> [TASK]: Reproduce the entries below word for word, starting with the first line and ending with, and including, the line that contains "orange triangle at (24, 314): moved".

++++++

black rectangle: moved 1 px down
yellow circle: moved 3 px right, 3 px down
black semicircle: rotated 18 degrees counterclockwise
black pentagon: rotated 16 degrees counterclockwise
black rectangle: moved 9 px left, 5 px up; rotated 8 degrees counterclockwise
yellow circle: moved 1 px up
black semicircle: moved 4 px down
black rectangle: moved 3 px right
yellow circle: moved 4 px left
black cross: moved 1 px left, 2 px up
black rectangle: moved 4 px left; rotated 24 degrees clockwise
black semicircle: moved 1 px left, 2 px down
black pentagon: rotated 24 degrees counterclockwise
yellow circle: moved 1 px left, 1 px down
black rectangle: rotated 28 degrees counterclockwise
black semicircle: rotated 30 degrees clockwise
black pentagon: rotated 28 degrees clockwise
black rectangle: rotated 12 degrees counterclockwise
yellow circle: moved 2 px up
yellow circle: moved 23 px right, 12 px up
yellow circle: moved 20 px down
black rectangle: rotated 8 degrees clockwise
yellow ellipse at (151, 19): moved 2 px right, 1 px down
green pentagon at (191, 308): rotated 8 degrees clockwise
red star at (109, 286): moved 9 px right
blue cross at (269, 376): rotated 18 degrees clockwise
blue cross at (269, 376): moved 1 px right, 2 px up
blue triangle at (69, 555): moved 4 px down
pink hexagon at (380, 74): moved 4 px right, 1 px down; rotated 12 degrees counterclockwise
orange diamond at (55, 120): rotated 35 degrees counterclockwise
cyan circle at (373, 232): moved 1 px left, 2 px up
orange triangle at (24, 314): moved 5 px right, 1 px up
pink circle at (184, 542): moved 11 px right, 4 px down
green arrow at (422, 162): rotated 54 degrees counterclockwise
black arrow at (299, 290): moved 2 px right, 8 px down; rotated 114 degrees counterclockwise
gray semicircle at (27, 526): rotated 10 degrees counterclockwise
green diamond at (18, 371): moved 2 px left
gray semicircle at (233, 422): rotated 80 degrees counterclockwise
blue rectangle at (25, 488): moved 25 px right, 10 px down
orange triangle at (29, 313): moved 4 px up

++++++

> [WRITTEN ANSWER]:
black rectangle: moved 1 px down
yellow circle: moved 3 px right, 3 px down
black semicircle: rotated 18 degrees counterclockwise
black pentagon: rotated 16 degrees counterclockwise
black rectangle: moved 9 px left, 5 px up; rotated 8 degrees counterclockwise
yellow circle: moved 1 px up
black semicircle: moved 4 px down
black rectangle: moved 3 px right
yellow circle: moved 4 px left
black cross: moved 1 px left, 2 px up
black rectangle: moved 4 px left; rotated 24 degrees clockwise
black semicircle: moved 1 px left, 2 px down
black pentagon: rotated 24 degrees counterclockwise
yellow circle: moved 1 px left, 1 px down
black rectangle: rotated 28 degrees counterclockwise
black semicircle: rotated 30 degrees clockwise
black pentagon: rotated 28 degrees clockwise
black rectangle: rotated 12 degrees counterclockwise
yellow circle: moved 2 px up
yellow circle: moved 23 px right, 12 px up
yellow circle: moved 20 px down
black rectangle: rotated 8 degrees clockwise
yellow ellipse at (151, 19): moved 2 px right, 1 px down
green pentagon at (191, 308): rotated 8 degrees clockwise
red star at (109, 286): moved 9 px right
blue cross at (269, 376): rotated 18 degrees clockwise
blue cross at (269, 376): moved 1 px right, 2 px up
blue triangle at (69, 555): moved 4 px down
pink hexagon at (380, 74): moved 4 px right, 1 px down; rotated 12 degrees counterclockwise
orange diamond at (55, 120): rotated 35 degrees counterclockwise
cyan circle at (373, 232): moved 1 px left, 2 px up
orange triangle at (24, 314): moved 5 px right, 1 px up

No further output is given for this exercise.